What to work on: Copy every entry below verbatim, except for images.

Saved data entries
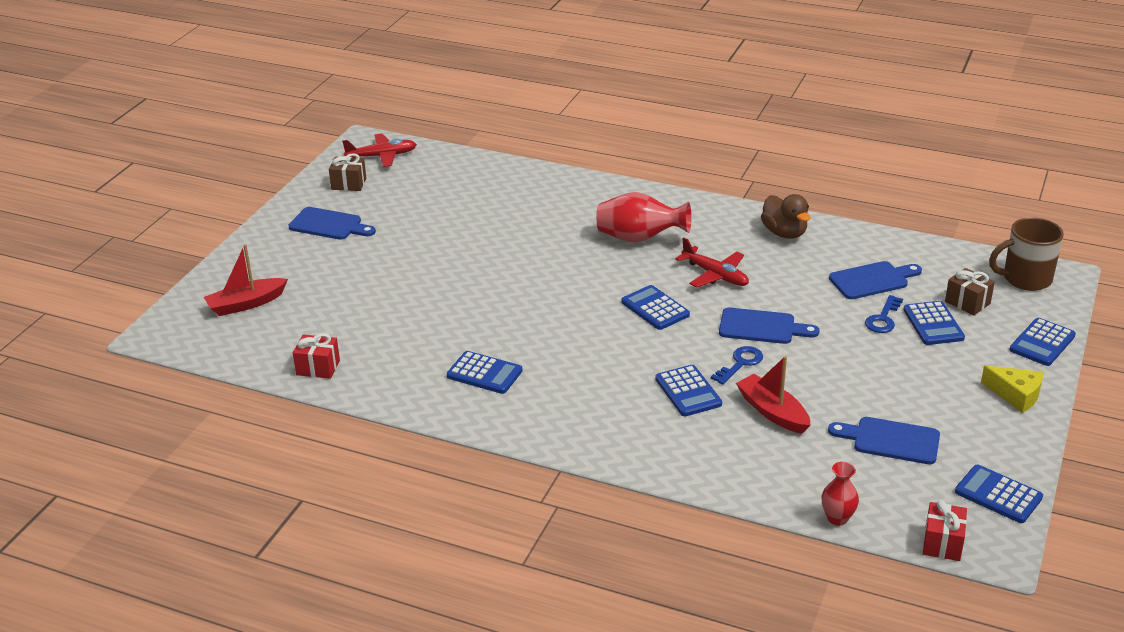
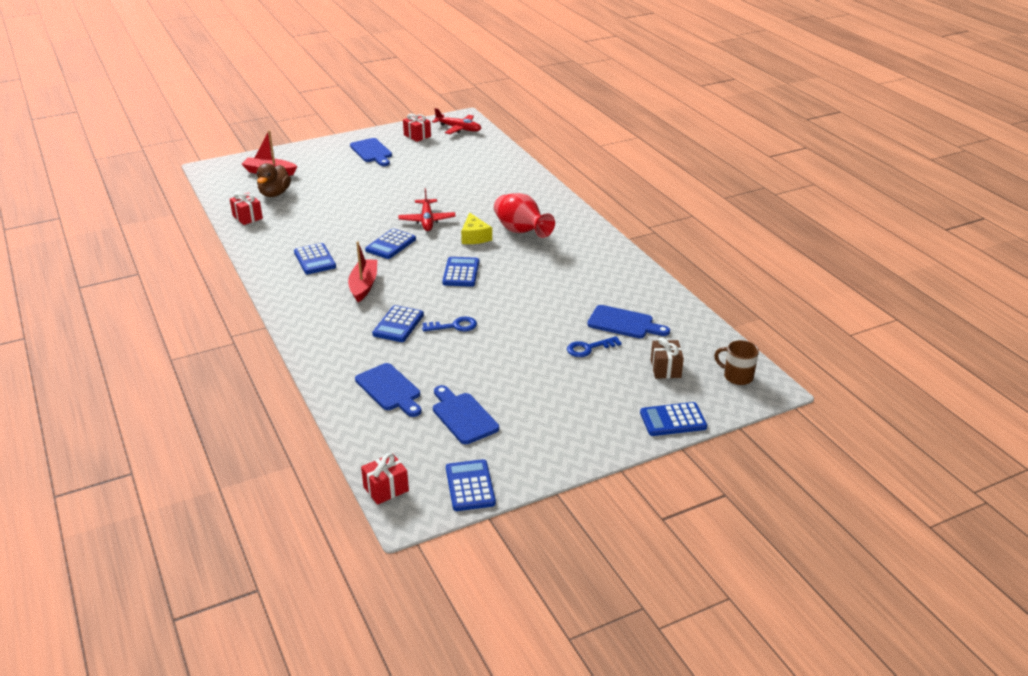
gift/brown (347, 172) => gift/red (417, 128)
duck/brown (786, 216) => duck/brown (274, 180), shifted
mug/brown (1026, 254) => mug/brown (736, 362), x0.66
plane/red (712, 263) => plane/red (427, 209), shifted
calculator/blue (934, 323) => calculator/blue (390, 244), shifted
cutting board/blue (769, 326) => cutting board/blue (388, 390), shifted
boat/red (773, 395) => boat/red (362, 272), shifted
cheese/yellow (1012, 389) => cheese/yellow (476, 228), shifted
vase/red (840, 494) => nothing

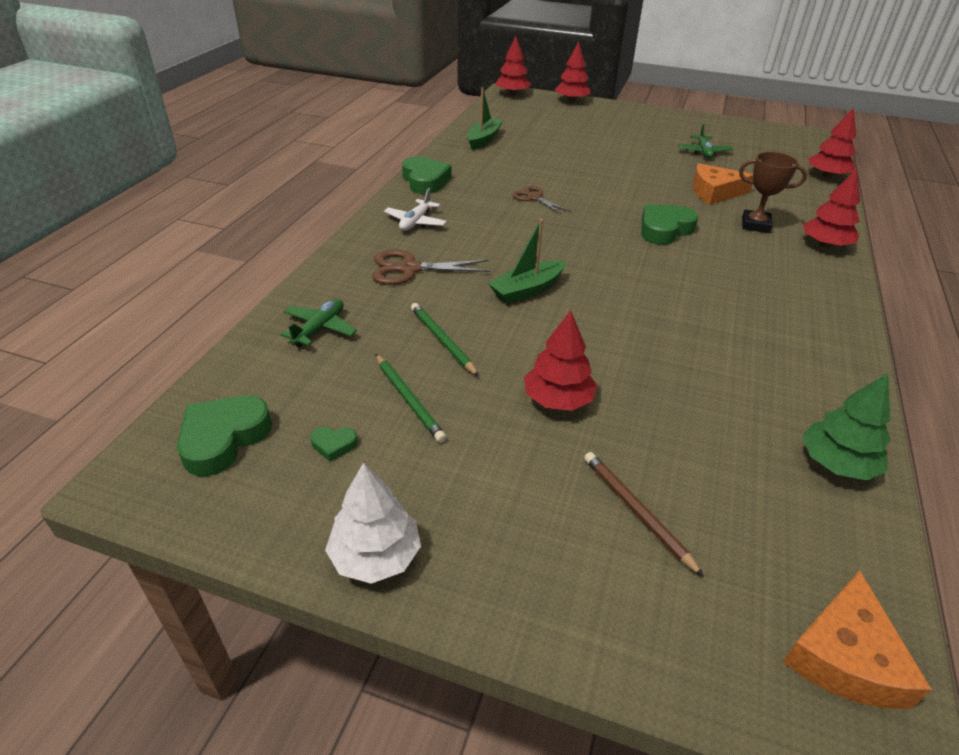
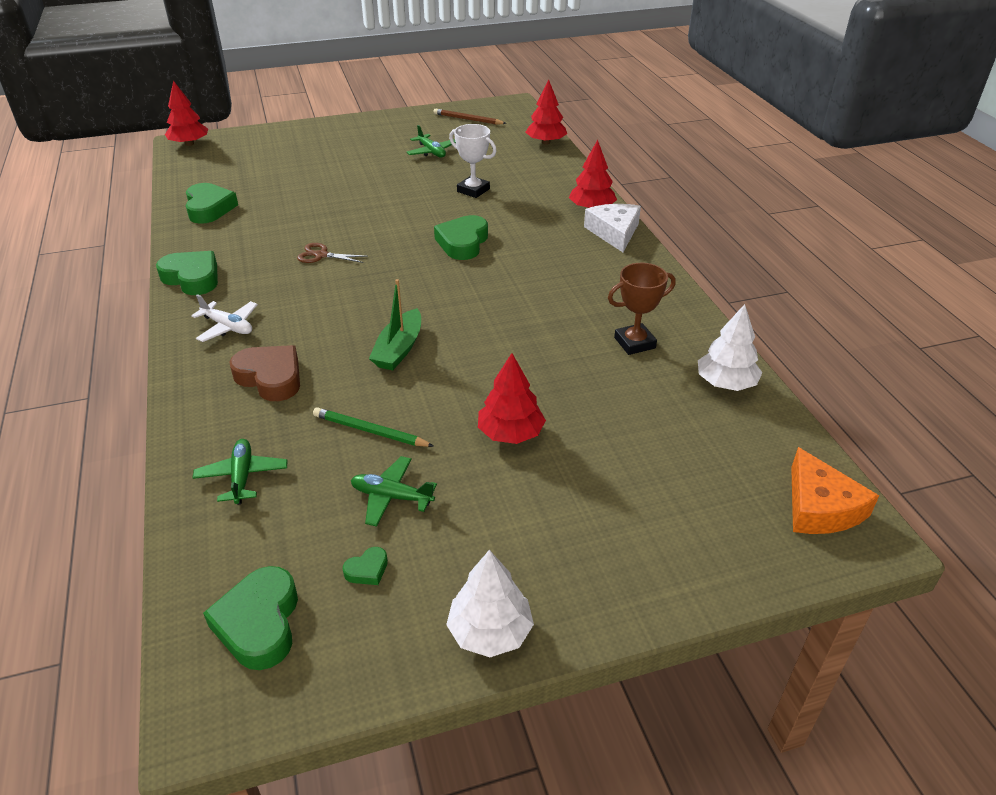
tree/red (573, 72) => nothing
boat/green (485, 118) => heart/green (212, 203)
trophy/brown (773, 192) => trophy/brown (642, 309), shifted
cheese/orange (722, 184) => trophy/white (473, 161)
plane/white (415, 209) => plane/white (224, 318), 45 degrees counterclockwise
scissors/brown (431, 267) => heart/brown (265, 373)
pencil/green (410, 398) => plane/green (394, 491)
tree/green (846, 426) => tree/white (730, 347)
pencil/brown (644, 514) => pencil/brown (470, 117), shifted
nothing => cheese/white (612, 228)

Solved exercise:
gift/brown (347, 172) => gift/red (417, 128)
duck/brown (786, 216) => duck/brown (274, 180), shifted
mug/brown (1026, 254) => mug/brown (736, 362), x0.66
plane/red (712, 263) => plane/red (427, 209), shifted
calculator/blue (934, 323) => calculator/blue (390, 244), shifted
cutting board/blue (769, 326) => cutting board/blue (388, 390), shifted
boat/red (773, 395) => boat/red (362, 272), shifted
cheese/yellow (1012, 389) => cheese/yellow (476, 228), shifted
vase/red (840, 494) => nothing

tree/red (573, 72) => nothing
boat/green (485, 118) => heart/green (212, 203)
trophy/brown (773, 192) => trophy/brown (642, 309), shifted
cheese/orange (722, 184) => trophy/white (473, 161)
plane/white (415, 209) => plane/white (224, 318), 45 degrees counterclockwise
scissors/brown (431, 267) => heart/brown (265, 373)
pencil/green (410, 398) => plane/green (394, 491)
tree/green (846, 426) => tree/white (730, 347)
pencil/brown (644, 514) => pencil/brown (470, 117), shifted
nothing => cheese/white (612, 228)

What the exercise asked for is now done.